**YOUR TASK:** Print every line from the start of the data, and when you reach the line with "camera: 140 degrees right, 10 degrees down", include it and stop. Pictures are not part of the copy.

**PROVIDED RECORDS:**
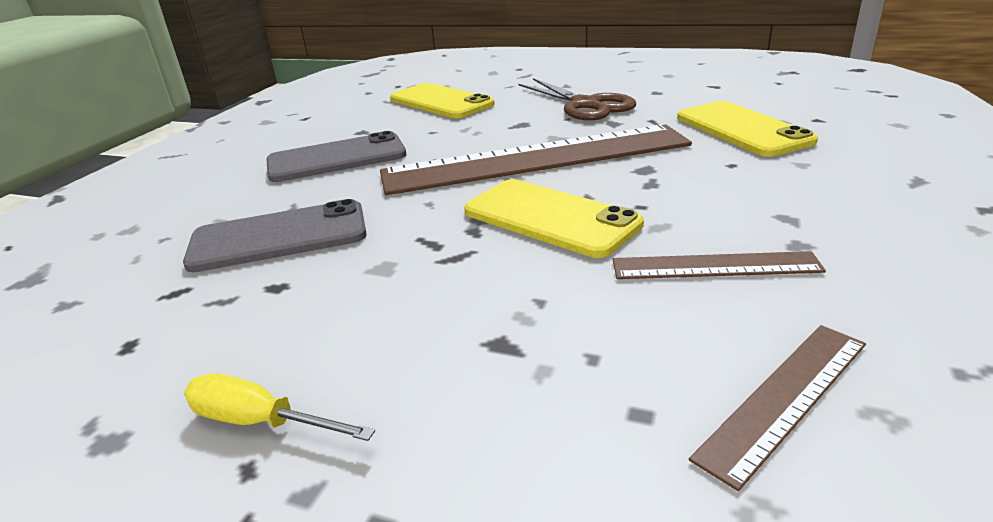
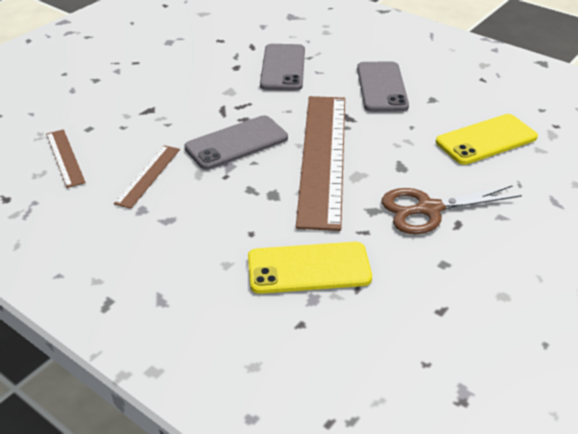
camera: 105 degrees right, 10 degrees up
yellow screwdriver [184,374,375,441] -> none
yellow phone [464,179,644,258] -> grey phone [184,115,288,170]

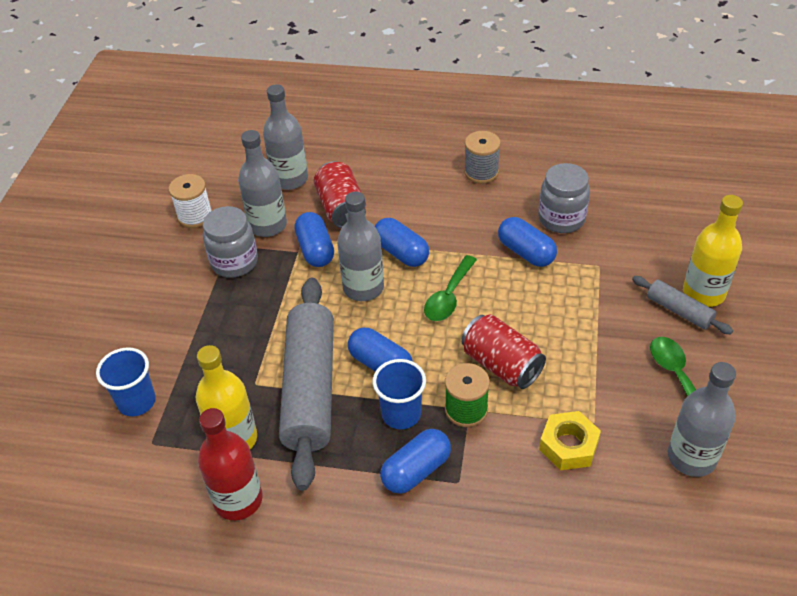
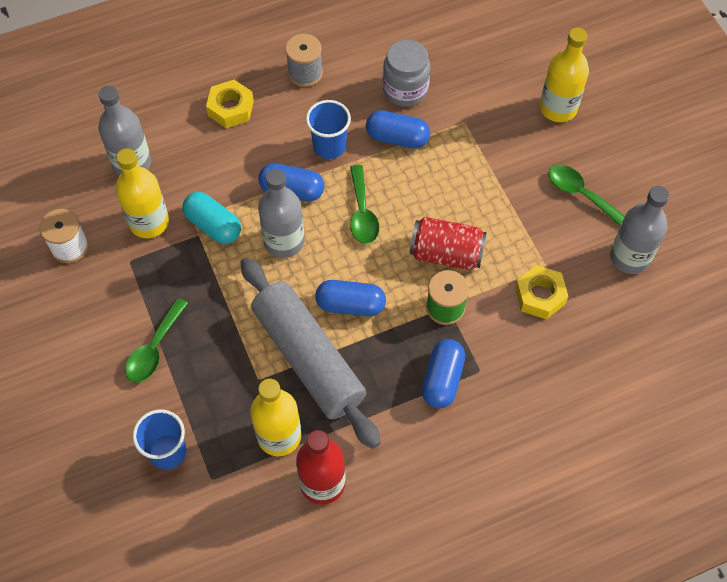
camera: 35 degrees left, 15 degrees up
grey jar [203,206,258,278] -> none
grey bottle [238,130,287,237] -> yellow bottle [116,148,169,238]
blue capsule [294,212,334,267] -> turquoise capsule [183,192,241,244]
red can [314,161,366,228] -> none
blue cup [373,359,426,429] -> blue cup moved to [306,100,351,159]
grey rolling pin [632,276,733,334] -> none
none -> green spoon [125,298,188,382]
none -> yellow nut [206,80,254,128]

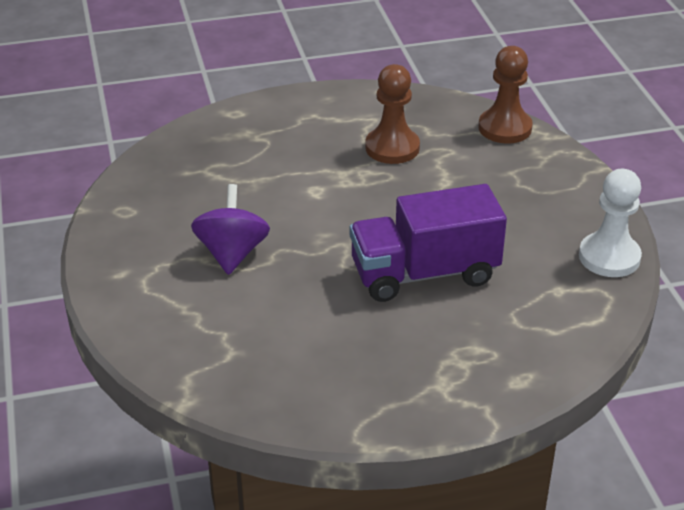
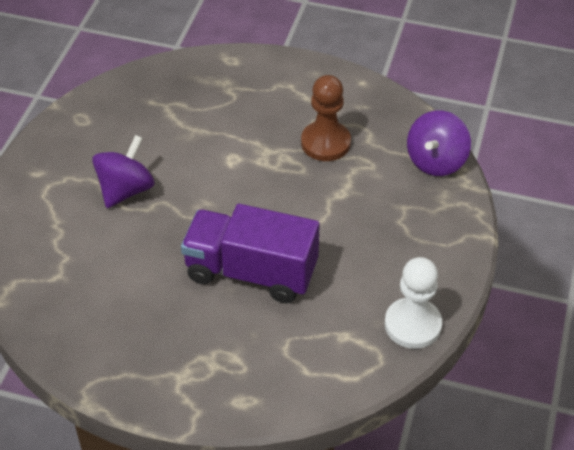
camera: 30 degrees right, 10 degrees up
brown pawn [479,46,533,144] -> purple spinning top [407,110,471,176]

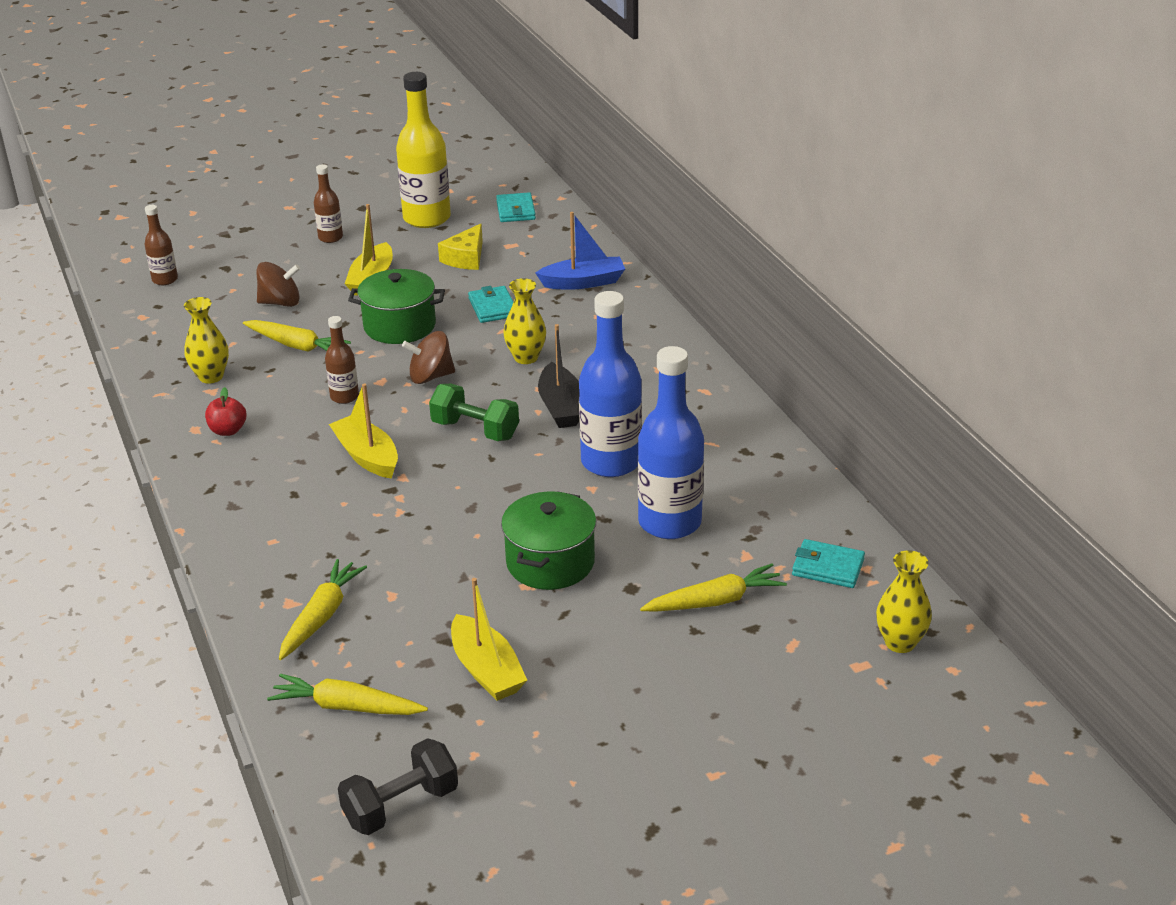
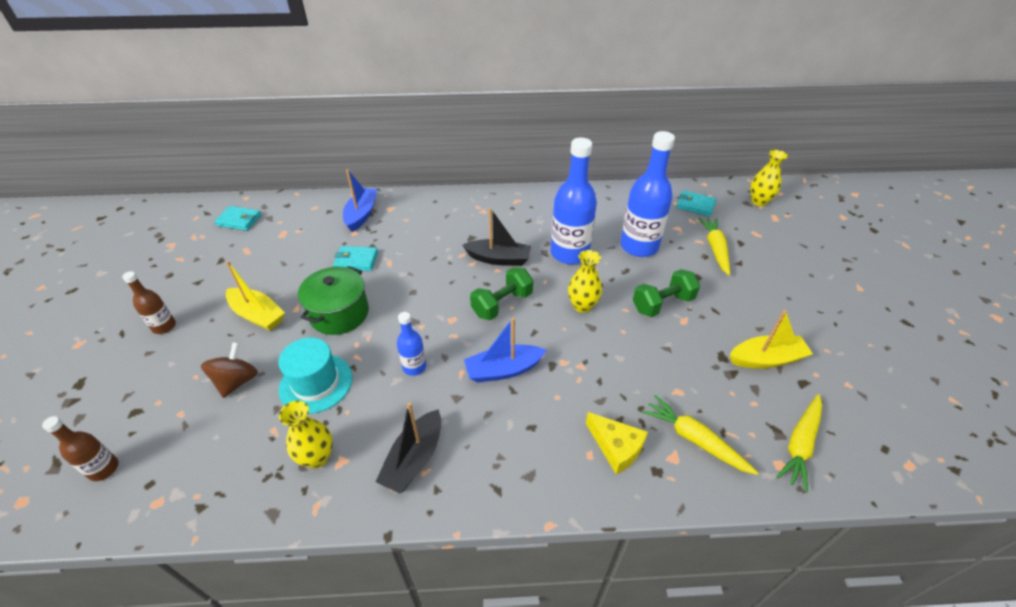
camera: 70 degrees left, 10 degrees up
red apple [205,387,246,436] -> black boat [375,402,441,494]
yellow carrot [243,320,351,352] -> turquoise hat [278,338,353,414]
brown bottle [325,316,359,404] -> blue bottle [397,312,426,376]
yellow boat [329,384,398,479] -> blue boat [464,317,547,383]
black dumbbell [338,738,458,835] -> none
yellow bottle [396,72,451,228] -> none
brown spinning top [402,331,455,384] -> none
yellow cheese [438,224,483,270] -> yellow cheese moved to [586,412,648,474]
green pot [501,491,596,590] -> green dumbbell [633,269,700,317]
yellow vase [503,278,546,364] -> yellow vase moved to [568,250,602,313]
turquoise wallet [792,539,865,588] -> turquoise wallet turned 75 degrees clockwise [676,190,717,217]

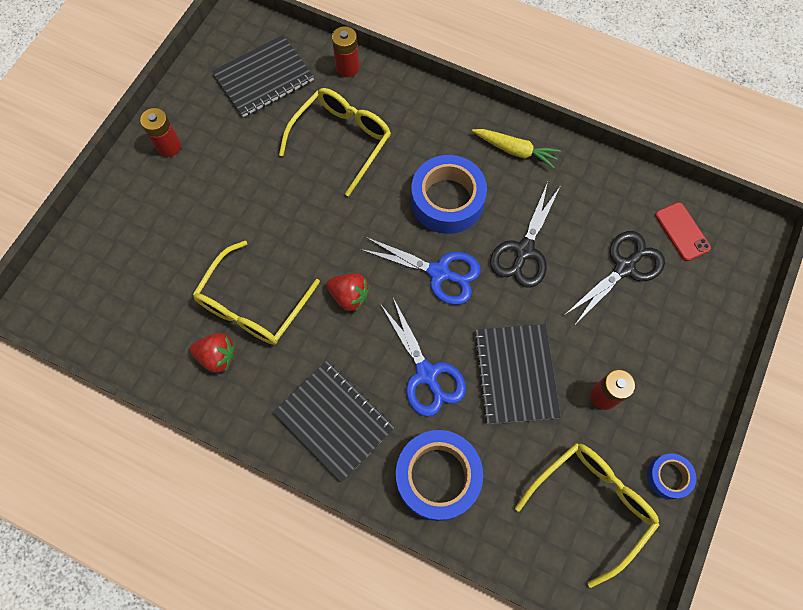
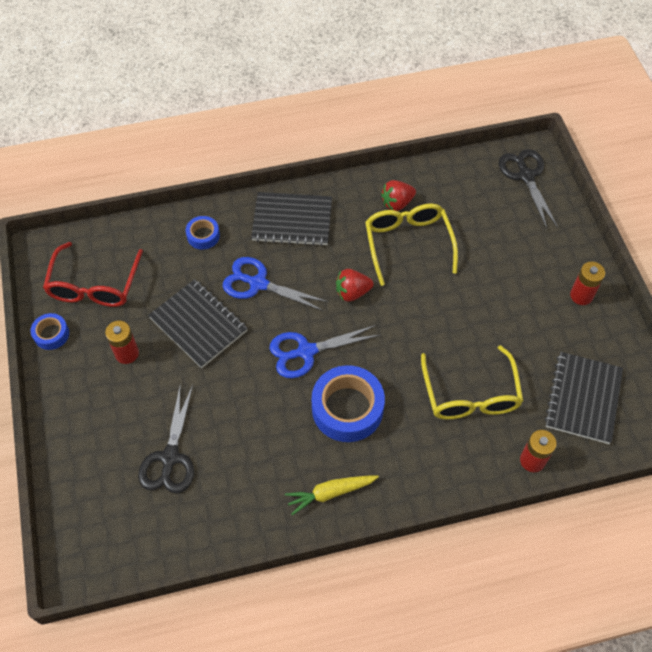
camera: 140 degrees right, 10 degrees down
blue tape [396,430,483,521] -> blue tape [186,216,220,250], size x0.51
black scissors [490,182,560,288] -> black scissors moved to [499,149,558,228]
yellow glasses [515,443,660,588] -> red glasses [43,242,143,307]
red phone [655,202,711,261] -> none

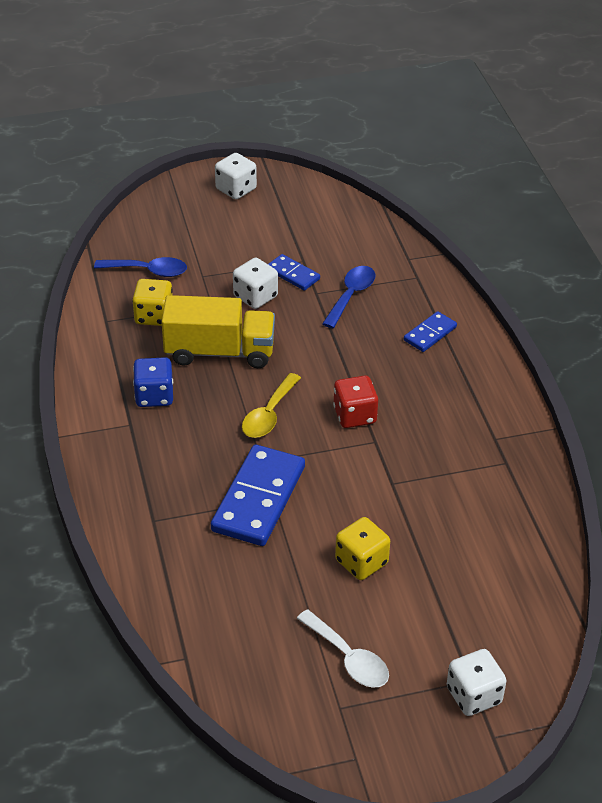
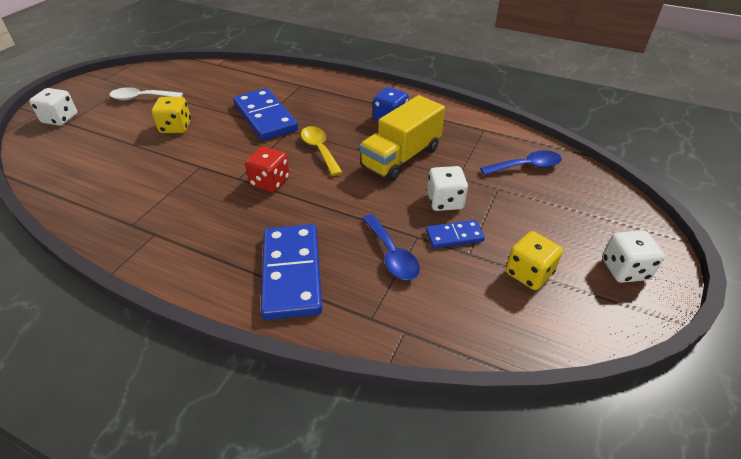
camera: 130 degrees right, 0 degrees up
blue spoon [94,257,187,277] -> blue spoon turned 150 degrees counterclockwise [480,150,562,175]
yellow dice [132,279,173,326] -> yellow dice moved to [506,231,563,290]
blue domino [404,311,457,352] -> blue domino [261,224,322,320], size x1.94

**REPLY TO THE EXERCISE:**
camera: 105 degrees right, 10 degrees up
yellow screwdriver [184,374,375,441] -> none
yellow phone [464,179,644,258] -> grey phone [184,115,288,170]

camera: 35 degrees left, 15 degrees up
grey jar [203,206,258,278] -> none
grey bottle [238,130,287,237] -> yellow bottle [116,148,169,238]
blue capsule [294,212,334,267] -> turquoise capsule [183,192,241,244]
red can [314,161,366,228] -> none
blue cup [373,359,426,429] -> blue cup moved to [306,100,351,159]
grey rolling pin [632,276,733,334] -> none
none -> green spoon [125,298,188,382]
none -> yellow nut [206,80,254,128]

camera: 30 degrees right, 10 degrees up
brown pawn [479,46,533,144] -> purple spinning top [407,110,471,176]

camera: 70 degrees left, 10 degrees up
red apple [205,387,246,436] -> black boat [375,402,441,494]
yellow carrot [243,320,351,352] -> turquoise hat [278,338,353,414]
brown bottle [325,316,359,404] -> blue bottle [397,312,426,376]
yellow boat [329,384,398,479] -> blue boat [464,317,547,383]
black dumbbell [338,738,458,835] -> none
yellow bottle [396,72,451,228] -> none
brown spinning top [402,331,455,384] -> none
yellow cheese [438,224,483,270] -> yellow cheese moved to [586,412,648,474]
green pot [501,491,596,590] -> green dumbbell [633,269,700,317]
yellow vase [503,278,546,364] -> yellow vase moved to [568,250,602,313]
turquoise wallet [792,539,865,588] -> turquoise wallet turned 75 degrees clockwise [676,190,717,217]

camera: 140 degrees right, 10 degrees down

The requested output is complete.